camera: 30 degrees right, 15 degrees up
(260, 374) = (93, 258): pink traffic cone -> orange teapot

--

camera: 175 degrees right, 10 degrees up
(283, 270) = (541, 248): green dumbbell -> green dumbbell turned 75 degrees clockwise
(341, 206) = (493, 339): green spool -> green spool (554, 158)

**EXERCISE INSTRUCTIONS:** Your answer should consist of each line of the data above in which the word "degrees" occurs.

**REPLY TO THE EXERCISE:**
camera: 30 degrees right, 15 degrees up
camera: 175 degrees right, 10 degrees up
(283, 270) = (541, 248): green dumbbell -> green dumbbell turned 75 degrees clockwise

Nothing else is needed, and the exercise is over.